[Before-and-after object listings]
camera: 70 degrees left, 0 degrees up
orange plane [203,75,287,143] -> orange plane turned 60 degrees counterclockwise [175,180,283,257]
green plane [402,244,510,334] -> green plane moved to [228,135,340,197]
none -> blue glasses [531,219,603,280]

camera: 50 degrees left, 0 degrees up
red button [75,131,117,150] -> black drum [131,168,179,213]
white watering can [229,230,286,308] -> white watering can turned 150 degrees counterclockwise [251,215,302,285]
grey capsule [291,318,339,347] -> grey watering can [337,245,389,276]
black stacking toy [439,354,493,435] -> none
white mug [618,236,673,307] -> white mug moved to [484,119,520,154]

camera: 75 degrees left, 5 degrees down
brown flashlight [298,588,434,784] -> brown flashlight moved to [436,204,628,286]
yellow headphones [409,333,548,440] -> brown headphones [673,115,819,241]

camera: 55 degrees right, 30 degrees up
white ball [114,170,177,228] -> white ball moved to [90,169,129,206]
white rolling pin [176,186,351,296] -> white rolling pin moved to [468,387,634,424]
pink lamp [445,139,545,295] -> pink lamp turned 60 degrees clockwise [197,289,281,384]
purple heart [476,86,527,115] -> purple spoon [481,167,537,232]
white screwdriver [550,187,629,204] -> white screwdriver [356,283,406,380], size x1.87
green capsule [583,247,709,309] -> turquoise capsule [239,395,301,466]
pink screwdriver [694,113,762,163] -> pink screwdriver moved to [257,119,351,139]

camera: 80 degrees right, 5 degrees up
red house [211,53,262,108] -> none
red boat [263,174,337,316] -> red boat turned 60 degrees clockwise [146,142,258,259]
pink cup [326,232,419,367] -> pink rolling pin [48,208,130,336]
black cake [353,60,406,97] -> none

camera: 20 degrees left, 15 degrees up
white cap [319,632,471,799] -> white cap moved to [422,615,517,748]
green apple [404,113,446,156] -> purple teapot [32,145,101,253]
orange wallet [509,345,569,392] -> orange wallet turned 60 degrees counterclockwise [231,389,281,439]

* Exercise brief: Return the lines of the records that include the string "screwdriver".

* Result of the task:
white screwdriver [550,187,629,204] -> white screwdriver [356,283,406,380], size x1.87
pink screwdriver [694,113,762,163] -> pink screwdriver moved to [257,119,351,139]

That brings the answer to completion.